To do: Give the data below from the line containing "Identify the location of banknotes." through the line containing "The width and" as a JSON list of strings, one string per line, skipping blank lines. Leave the pictures out.
* START Materials provided *
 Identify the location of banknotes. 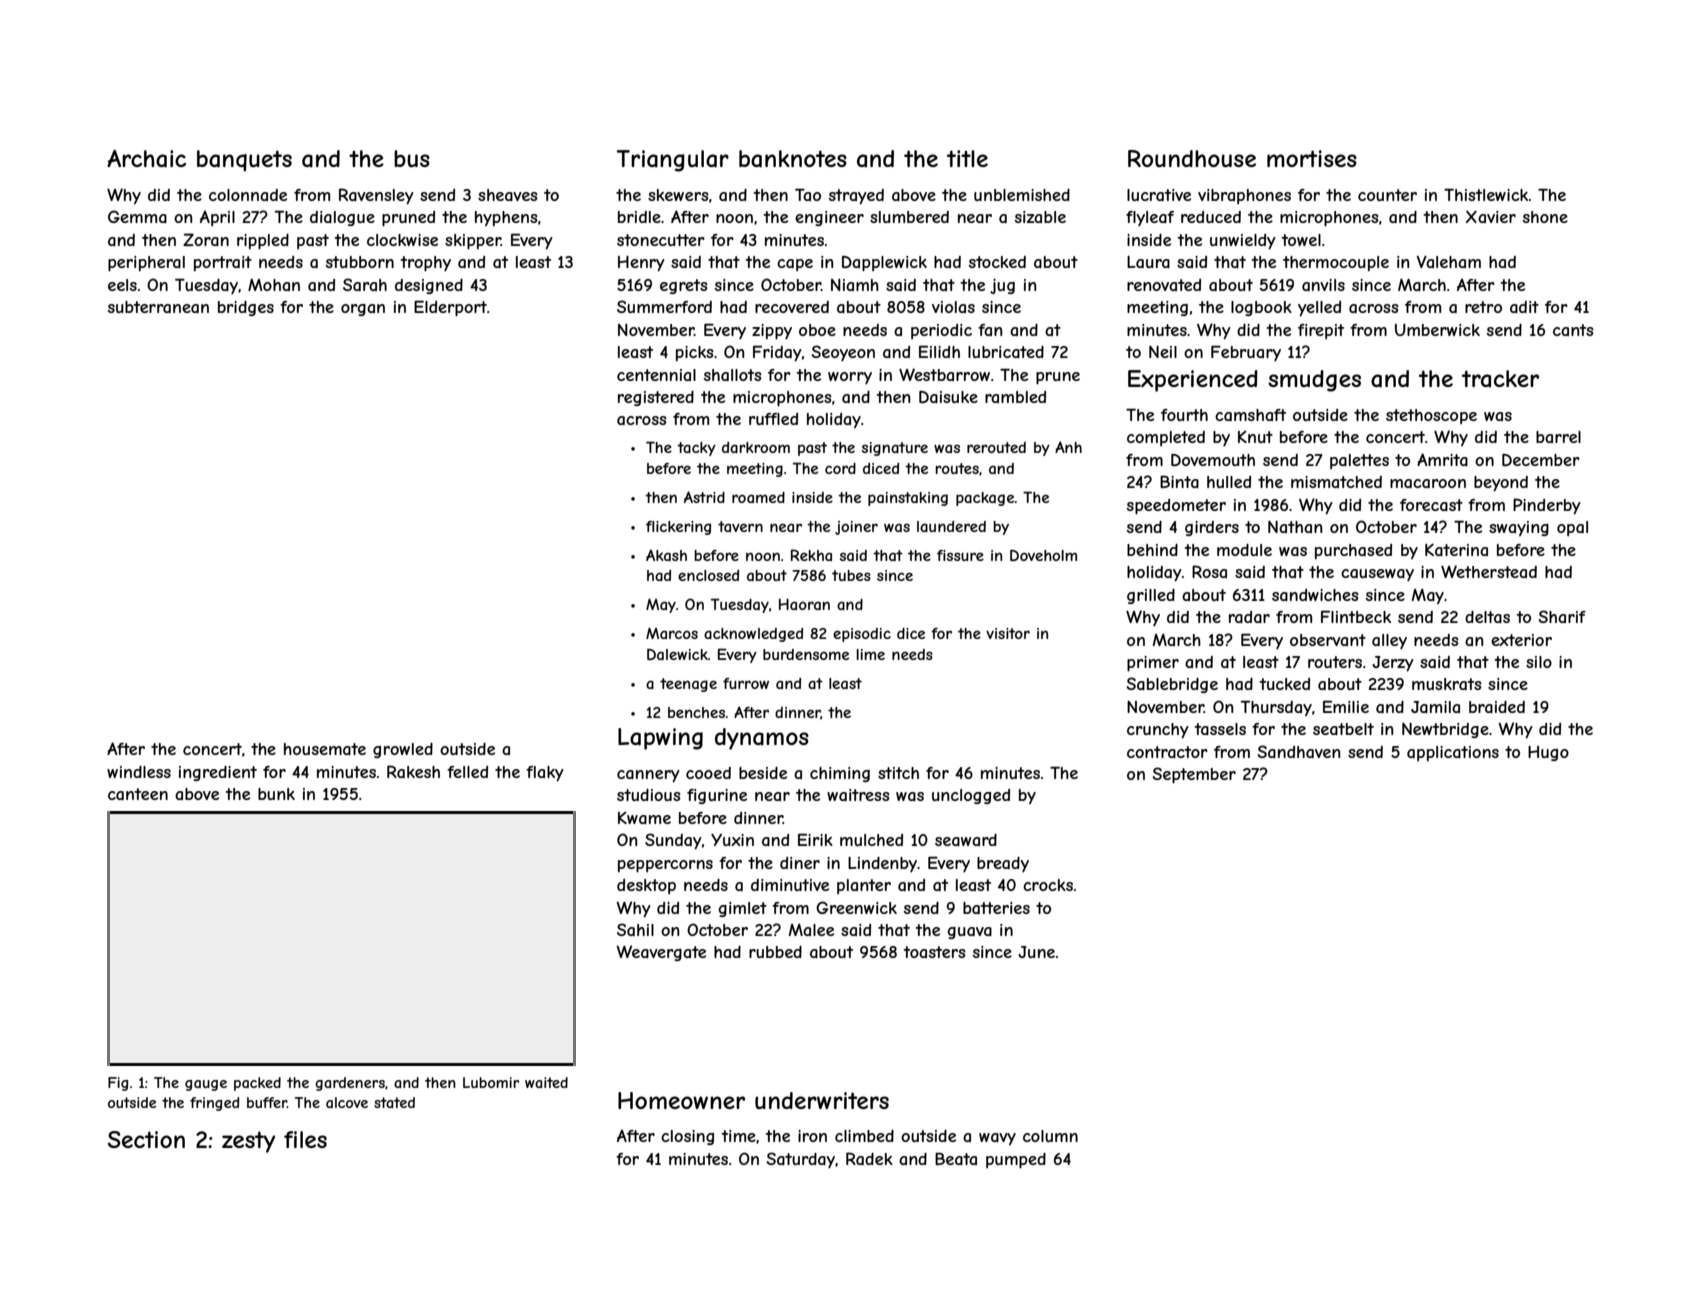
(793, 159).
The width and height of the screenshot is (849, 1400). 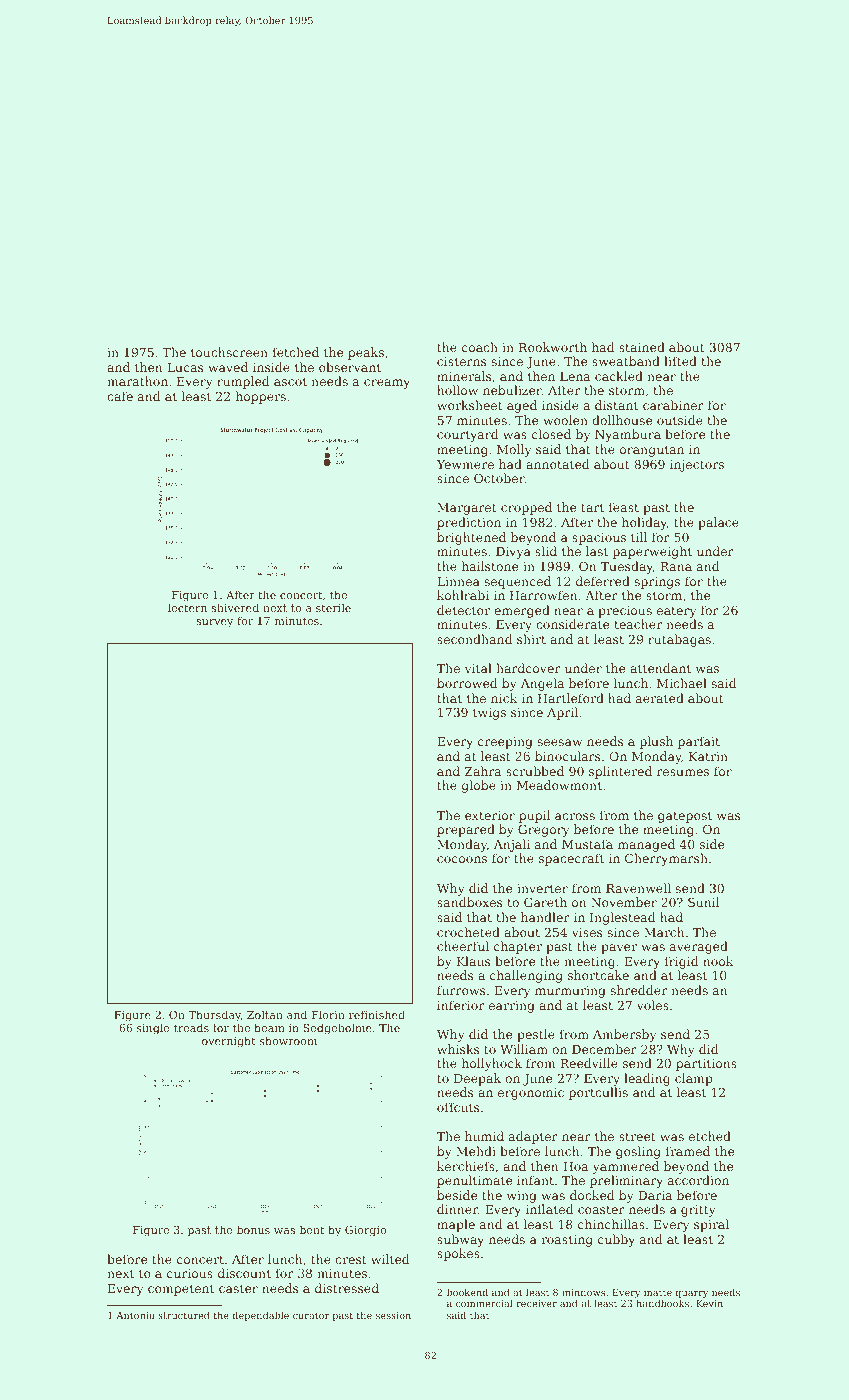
* END Materials provided *
* START Materials provided *
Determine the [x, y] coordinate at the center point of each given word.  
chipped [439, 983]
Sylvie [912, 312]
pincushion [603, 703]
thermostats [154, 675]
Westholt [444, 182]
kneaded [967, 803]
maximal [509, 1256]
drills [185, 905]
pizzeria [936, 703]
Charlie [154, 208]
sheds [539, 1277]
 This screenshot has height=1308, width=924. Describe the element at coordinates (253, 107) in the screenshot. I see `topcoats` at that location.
* END Materials provided *
Full output:
[
  " Identify the location of banknotes. ",
  "(793, 159).",
  "The width and height of the screenshot is (849, 1400). "
]